• _Records provided_:
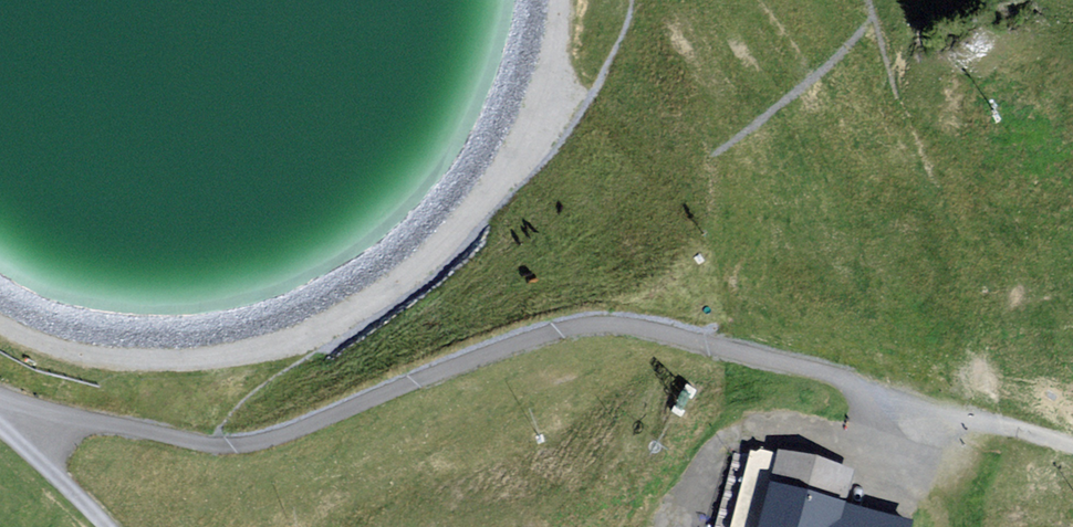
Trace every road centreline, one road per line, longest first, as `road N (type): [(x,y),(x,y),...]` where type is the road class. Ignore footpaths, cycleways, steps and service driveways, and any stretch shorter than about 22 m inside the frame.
road 1 (track): [(398,526),(472,466),(659,378),(776,364),(831,375),(861,395),(869,417)]
road 2 (track): [(869,417),(874,428),(857,445),(765,431),(735,441),(696,470),(684,526)]
road 3 (track): [(268,445),(285,444),(302,456),(338,501),(379,526)]
road 4 (track): [(101,526),(0,431)]

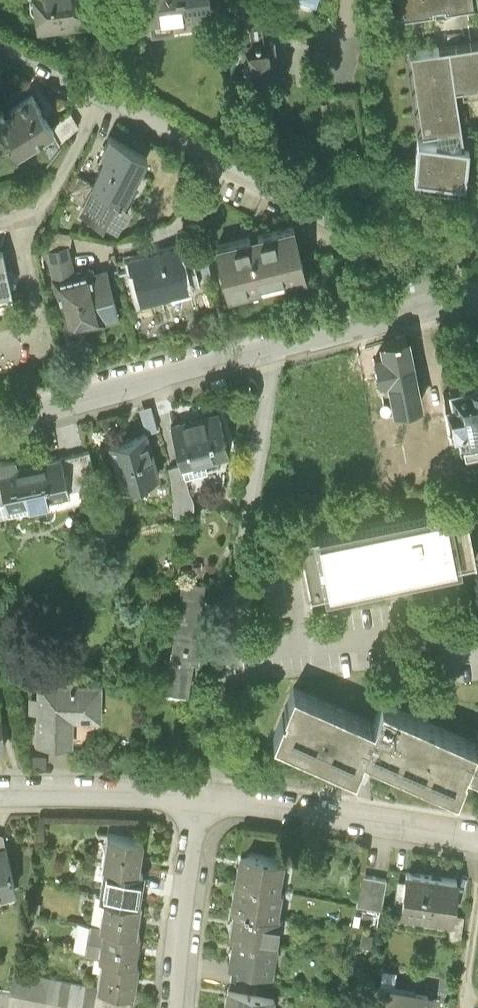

• _Exercise_: Output the data above exactly. Drop every picture.

• _Written response_:
Trace every road centreline, one road per line, longest first, as `road N (type): [(x,y),(x,y),...]` where type is the road class. Ignore footpaths, cycleways, steps and service driveways, and any stretch shorter than about 22 m inside the frame.
road 1 (track): [(398,526),(472,466),(659,378),(776,364),(831,375),(861,395),(869,417)]
road 2 (track): [(869,417),(874,428),(857,445),(765,431),(735,441),(696,470),(684,526)]
road 3 (track): [(268,445),(285,444),(302,456),(338,501),(379,526)]
road 4 (track): [(101,526),(0,431)]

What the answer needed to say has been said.